(Beginning of DATASET)
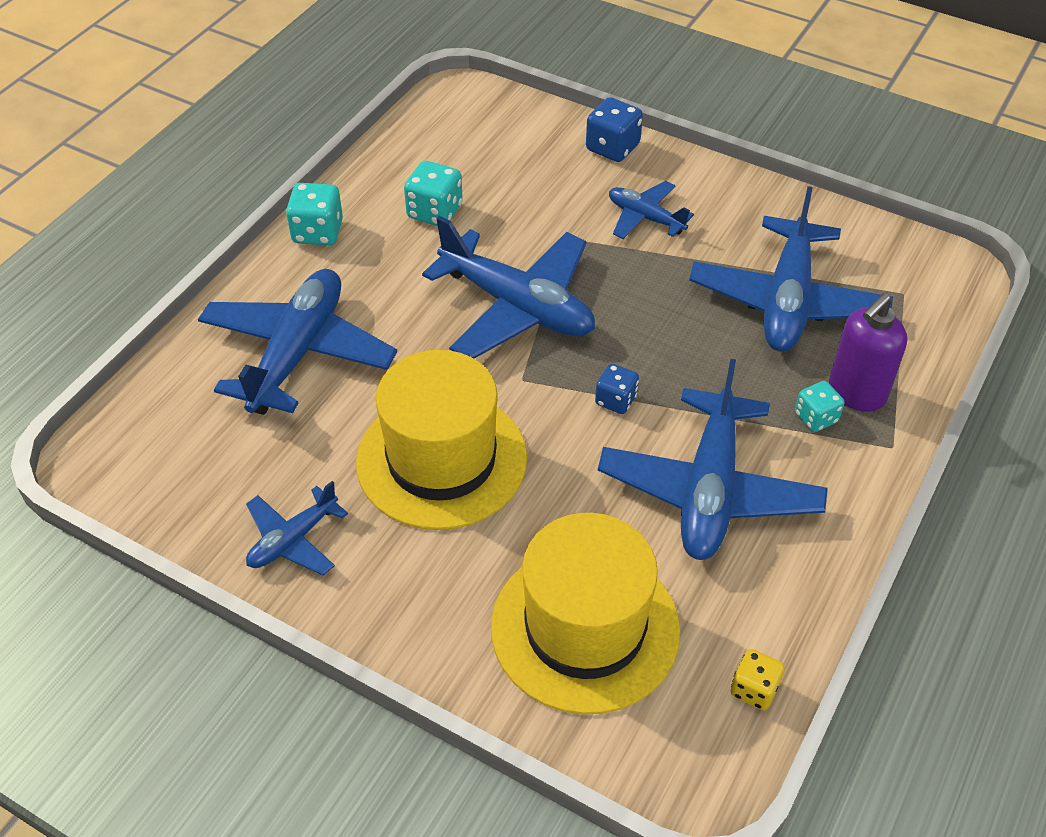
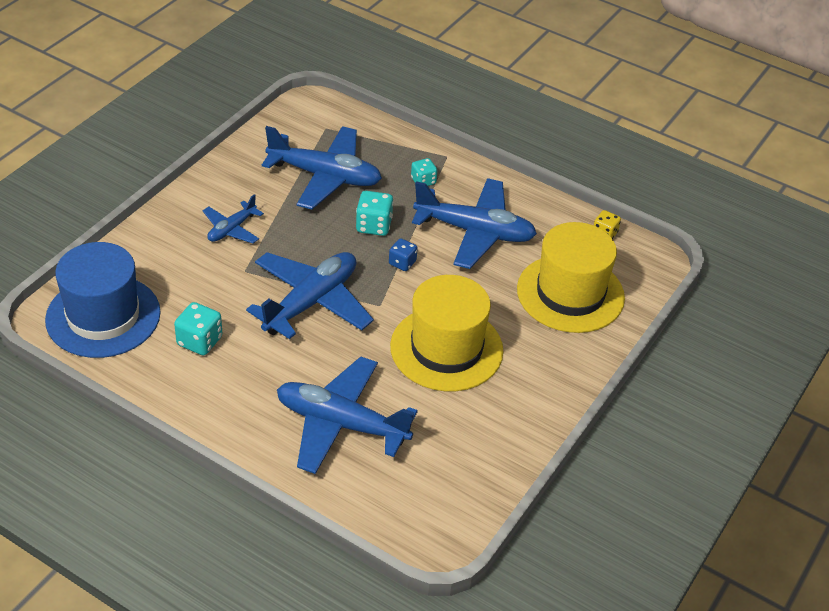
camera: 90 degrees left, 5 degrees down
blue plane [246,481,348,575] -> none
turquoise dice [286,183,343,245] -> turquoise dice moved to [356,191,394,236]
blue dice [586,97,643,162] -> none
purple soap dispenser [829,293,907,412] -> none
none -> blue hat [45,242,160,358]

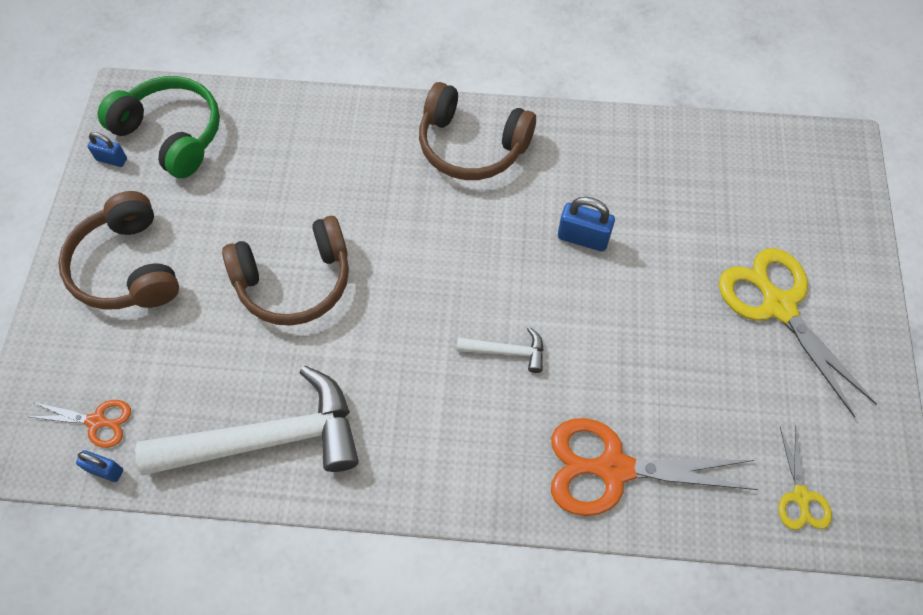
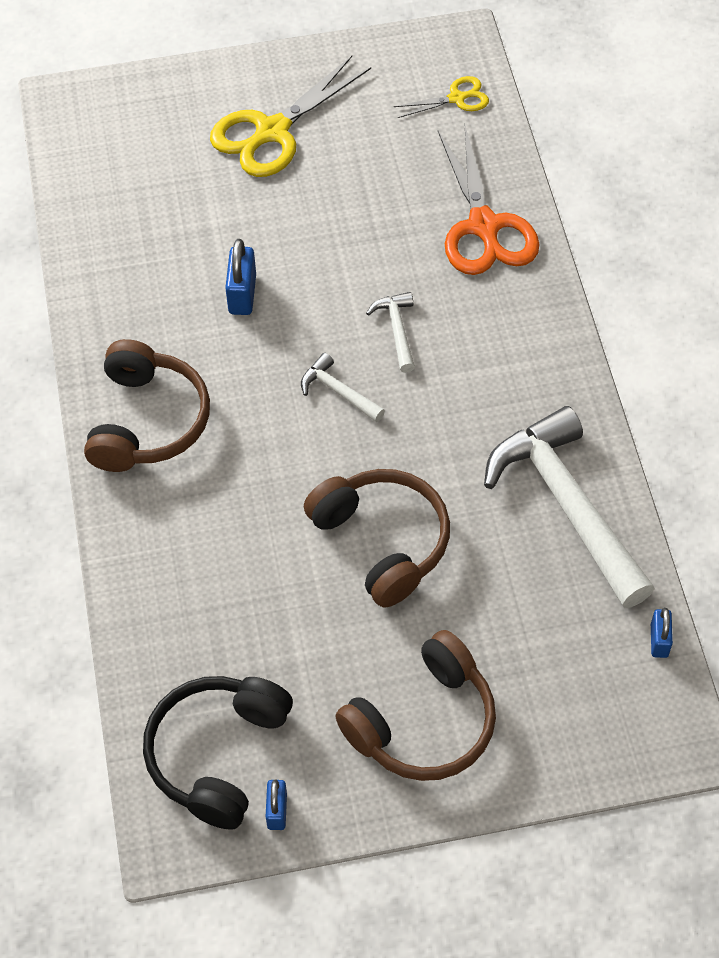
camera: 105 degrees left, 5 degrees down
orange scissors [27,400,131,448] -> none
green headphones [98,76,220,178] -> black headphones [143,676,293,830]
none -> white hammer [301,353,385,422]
(End of DATASET)
**DESCRIPTION OF THE TASK**: Each line above that contains the string "degrees" should be copied.

**EXERCISE RESPONSE**:
camera: 90 degrees left, 5 degrees down
camera: 105 degrees left, 5 degrees down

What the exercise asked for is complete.